** WHAT THE TASK REQUIRES **
Scan the records below. Copy every line in which the word "XNOR" appears.

━━━━━━━━━━━━━━━━━━━━━━━━━━━━━━

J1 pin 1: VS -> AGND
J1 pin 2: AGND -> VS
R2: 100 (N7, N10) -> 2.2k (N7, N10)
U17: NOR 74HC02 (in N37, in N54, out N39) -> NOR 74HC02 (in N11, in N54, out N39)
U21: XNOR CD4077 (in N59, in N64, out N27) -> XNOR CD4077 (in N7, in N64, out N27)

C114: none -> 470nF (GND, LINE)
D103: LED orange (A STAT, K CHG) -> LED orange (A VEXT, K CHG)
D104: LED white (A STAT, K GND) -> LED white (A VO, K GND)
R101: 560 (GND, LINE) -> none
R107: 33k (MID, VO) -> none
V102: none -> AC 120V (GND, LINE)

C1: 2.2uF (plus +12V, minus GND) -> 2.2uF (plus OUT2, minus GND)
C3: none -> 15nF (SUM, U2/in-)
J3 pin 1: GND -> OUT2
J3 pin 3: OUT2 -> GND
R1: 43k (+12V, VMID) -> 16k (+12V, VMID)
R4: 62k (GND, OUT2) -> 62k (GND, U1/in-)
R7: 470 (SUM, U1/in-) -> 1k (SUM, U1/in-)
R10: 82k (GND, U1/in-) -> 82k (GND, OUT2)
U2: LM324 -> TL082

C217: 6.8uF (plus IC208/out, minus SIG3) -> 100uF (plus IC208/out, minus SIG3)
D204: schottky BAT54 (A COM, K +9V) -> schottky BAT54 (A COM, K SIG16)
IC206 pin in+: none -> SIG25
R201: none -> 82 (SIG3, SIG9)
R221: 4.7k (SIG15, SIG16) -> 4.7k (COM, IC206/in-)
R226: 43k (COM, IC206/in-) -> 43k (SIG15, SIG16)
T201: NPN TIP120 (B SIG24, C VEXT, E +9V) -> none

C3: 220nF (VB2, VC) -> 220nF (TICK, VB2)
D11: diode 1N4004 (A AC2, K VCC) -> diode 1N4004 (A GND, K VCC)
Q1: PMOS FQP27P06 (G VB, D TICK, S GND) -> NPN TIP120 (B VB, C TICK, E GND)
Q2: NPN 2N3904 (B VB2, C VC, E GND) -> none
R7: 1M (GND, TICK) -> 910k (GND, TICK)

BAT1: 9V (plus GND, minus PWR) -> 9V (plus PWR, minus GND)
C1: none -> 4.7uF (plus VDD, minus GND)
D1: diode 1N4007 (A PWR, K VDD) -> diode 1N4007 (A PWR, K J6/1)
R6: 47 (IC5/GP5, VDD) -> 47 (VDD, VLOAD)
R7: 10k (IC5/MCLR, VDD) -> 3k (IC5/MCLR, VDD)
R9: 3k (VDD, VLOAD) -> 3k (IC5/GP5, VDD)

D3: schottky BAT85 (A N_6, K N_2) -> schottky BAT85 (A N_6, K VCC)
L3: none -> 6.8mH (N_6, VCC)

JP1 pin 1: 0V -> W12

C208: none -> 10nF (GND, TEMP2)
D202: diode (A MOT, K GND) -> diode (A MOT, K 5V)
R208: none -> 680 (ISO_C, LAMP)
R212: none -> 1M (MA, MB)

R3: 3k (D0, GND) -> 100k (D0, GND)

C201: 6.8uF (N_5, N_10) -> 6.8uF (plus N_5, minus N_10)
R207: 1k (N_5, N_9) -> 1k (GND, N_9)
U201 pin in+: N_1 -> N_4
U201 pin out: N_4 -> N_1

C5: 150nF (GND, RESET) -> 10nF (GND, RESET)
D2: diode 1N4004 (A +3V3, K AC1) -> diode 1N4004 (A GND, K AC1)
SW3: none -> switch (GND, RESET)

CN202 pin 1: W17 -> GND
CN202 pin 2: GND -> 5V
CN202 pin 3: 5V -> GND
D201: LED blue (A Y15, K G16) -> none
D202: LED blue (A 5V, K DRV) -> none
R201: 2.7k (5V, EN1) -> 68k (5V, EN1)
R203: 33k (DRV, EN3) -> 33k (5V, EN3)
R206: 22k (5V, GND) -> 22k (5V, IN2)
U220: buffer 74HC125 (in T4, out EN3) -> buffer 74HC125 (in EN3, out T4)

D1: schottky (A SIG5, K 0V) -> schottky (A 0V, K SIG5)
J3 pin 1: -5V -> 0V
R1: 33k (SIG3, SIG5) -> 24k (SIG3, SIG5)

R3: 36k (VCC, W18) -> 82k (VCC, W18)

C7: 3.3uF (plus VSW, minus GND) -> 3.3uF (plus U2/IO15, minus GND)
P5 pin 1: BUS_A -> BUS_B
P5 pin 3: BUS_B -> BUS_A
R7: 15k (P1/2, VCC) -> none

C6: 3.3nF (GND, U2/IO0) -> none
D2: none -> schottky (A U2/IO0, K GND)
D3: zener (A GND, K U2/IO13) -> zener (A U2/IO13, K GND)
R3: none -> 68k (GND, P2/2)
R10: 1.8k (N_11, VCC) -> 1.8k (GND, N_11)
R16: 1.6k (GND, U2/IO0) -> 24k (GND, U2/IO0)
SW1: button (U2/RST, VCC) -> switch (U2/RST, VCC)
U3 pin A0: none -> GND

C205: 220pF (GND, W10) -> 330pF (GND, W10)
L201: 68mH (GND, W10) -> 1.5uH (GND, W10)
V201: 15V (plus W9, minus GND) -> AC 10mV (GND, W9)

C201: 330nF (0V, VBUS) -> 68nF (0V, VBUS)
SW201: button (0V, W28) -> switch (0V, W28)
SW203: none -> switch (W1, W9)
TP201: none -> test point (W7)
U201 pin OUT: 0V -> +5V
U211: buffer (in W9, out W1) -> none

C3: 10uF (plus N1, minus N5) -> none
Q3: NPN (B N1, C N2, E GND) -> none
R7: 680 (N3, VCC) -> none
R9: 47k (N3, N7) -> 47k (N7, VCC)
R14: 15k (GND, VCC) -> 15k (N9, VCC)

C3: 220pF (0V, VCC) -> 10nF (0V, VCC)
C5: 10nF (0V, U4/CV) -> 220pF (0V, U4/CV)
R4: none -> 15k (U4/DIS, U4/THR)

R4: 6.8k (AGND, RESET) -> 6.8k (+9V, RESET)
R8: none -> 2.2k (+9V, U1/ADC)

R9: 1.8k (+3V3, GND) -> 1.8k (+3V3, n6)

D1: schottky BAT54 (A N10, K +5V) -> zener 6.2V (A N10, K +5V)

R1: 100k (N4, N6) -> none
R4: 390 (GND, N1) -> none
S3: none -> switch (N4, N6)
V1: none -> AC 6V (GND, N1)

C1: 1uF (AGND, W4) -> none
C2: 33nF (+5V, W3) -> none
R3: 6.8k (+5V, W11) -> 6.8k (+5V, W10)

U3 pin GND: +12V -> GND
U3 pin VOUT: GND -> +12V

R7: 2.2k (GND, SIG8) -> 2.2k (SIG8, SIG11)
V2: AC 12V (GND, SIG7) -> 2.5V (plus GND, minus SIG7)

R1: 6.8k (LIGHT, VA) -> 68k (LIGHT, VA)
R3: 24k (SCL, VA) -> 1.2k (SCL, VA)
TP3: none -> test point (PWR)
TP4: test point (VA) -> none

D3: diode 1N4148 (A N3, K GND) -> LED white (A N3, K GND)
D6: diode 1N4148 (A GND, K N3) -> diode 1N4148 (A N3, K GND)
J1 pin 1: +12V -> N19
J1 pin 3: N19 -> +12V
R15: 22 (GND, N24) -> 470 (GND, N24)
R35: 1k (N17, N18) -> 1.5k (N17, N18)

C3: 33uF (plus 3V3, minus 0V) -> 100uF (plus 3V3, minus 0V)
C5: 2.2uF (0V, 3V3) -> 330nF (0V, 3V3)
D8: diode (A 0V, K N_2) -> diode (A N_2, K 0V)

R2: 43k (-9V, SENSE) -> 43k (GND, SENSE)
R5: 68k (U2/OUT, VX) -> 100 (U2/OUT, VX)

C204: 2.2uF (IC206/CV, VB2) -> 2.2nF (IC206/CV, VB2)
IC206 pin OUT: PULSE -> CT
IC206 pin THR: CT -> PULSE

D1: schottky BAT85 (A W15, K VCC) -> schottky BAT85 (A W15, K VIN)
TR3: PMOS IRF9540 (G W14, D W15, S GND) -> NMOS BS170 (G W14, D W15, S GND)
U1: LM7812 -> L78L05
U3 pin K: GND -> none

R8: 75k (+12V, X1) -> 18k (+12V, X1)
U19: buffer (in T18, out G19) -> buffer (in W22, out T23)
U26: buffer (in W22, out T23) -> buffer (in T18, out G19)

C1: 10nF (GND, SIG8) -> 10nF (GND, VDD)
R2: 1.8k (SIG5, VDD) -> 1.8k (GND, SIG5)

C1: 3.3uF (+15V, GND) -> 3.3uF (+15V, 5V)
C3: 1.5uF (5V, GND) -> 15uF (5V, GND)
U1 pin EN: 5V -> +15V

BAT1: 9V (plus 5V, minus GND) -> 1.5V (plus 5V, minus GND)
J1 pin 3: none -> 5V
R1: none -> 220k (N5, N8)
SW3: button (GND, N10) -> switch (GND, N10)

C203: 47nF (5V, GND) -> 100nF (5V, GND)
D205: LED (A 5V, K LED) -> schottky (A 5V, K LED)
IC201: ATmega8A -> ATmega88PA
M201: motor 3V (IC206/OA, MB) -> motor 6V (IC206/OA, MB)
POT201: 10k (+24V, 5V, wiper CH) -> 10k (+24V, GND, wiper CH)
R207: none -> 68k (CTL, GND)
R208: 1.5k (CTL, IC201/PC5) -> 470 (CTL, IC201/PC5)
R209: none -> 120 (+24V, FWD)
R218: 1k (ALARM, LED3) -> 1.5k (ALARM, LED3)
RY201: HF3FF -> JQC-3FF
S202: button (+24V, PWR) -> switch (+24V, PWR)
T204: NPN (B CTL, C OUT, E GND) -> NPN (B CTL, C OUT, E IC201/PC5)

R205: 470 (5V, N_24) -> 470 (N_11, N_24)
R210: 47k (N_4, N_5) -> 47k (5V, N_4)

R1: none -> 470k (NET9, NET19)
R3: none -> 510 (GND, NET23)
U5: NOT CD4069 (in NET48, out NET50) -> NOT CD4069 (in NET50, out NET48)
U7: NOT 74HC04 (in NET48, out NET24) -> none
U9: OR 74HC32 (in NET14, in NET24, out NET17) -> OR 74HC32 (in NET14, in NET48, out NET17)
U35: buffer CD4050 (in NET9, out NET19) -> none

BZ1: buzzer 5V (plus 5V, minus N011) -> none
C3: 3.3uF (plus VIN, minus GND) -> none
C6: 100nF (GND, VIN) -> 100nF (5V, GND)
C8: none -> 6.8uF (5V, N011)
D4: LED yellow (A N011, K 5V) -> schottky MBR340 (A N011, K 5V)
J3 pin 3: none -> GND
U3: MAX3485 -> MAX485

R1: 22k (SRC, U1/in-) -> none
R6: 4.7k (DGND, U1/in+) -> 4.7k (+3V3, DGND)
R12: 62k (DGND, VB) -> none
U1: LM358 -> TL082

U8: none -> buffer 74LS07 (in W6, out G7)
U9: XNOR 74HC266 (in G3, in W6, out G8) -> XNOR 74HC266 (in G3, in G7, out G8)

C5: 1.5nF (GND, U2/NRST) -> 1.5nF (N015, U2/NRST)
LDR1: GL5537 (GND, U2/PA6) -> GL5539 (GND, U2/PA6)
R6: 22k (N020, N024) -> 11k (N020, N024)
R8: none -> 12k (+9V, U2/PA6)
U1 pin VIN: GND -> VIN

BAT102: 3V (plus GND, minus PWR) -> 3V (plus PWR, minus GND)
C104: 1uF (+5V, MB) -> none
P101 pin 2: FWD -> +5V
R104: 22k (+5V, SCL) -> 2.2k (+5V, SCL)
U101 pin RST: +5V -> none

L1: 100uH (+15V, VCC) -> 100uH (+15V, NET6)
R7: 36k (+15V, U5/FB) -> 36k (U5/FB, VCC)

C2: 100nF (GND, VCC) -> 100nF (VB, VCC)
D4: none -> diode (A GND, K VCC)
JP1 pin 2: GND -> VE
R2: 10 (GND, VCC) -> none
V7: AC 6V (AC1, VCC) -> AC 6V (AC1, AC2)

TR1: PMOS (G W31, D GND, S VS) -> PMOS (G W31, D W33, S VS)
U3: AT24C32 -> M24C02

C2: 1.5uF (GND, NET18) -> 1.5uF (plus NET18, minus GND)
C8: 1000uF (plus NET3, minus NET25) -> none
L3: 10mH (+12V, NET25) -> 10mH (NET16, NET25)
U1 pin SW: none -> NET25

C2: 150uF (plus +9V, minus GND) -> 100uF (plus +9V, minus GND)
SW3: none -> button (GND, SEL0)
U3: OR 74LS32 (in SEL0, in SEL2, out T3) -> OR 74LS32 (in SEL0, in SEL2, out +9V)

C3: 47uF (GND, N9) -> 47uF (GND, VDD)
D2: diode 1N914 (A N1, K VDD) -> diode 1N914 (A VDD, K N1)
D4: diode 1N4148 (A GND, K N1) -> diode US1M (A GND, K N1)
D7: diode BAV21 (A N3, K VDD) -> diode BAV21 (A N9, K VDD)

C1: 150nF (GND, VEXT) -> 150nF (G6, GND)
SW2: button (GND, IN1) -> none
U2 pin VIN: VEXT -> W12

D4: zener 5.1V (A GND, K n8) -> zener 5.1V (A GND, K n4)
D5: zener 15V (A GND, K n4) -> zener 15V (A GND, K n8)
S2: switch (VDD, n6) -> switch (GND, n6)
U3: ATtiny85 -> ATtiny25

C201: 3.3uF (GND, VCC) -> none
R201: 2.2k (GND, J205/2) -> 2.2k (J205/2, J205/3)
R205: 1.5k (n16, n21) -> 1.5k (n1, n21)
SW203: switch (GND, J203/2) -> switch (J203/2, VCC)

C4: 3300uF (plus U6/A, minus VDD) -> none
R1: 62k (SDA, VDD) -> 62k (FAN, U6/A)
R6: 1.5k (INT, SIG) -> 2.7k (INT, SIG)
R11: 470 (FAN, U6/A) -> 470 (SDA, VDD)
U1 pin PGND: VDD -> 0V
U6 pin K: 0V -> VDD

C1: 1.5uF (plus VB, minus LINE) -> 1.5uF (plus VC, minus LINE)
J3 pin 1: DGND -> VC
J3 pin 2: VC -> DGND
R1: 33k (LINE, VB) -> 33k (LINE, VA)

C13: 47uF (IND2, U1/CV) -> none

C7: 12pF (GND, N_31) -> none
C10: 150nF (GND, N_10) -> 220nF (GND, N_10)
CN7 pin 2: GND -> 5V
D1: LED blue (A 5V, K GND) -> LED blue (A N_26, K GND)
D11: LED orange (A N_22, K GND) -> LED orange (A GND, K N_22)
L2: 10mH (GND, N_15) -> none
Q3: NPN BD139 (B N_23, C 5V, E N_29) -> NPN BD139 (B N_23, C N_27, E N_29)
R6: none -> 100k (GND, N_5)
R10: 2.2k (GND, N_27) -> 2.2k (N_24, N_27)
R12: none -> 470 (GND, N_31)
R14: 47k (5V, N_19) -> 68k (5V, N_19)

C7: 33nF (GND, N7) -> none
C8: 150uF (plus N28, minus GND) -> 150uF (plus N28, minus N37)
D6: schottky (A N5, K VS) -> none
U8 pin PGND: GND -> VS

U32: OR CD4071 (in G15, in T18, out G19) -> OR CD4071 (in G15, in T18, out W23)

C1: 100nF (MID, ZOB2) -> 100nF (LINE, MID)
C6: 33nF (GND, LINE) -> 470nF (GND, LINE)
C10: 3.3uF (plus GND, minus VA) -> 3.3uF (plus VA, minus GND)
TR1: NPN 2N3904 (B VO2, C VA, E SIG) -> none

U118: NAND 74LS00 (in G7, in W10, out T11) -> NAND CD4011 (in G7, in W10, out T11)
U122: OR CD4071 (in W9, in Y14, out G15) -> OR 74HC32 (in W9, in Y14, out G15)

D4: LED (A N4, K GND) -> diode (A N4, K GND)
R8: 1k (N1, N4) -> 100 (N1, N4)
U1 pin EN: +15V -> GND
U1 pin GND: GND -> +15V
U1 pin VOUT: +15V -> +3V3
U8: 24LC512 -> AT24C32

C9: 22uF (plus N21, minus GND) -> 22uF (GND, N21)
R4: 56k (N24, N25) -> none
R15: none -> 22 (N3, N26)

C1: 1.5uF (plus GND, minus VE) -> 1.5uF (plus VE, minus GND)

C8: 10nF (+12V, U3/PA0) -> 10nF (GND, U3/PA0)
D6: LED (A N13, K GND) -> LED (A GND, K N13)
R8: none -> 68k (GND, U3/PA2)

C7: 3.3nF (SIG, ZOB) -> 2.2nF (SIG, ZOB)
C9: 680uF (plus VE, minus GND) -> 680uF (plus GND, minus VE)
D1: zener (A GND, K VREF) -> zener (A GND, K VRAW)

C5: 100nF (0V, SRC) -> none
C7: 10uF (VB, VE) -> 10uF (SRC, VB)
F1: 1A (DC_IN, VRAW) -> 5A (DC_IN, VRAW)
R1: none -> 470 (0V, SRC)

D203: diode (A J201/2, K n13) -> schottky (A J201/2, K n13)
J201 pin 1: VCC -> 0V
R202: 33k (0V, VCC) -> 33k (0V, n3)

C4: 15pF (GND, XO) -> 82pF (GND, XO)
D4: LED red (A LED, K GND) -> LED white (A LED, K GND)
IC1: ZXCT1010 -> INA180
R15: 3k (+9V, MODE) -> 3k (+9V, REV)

━━━━━━━━━━━━━━━━━━━━━━━━━━━━━━

** THE ANSWER **
U21: XNOR CD4077 (in N59, in N64, out N27) -> XNOR CD4077 (in N7, in N64, out N27)
U9: XNOR 74HC266 (in G3, in W6, out G8) -> XNOR 74HC266 (in G3, in G7, out G8)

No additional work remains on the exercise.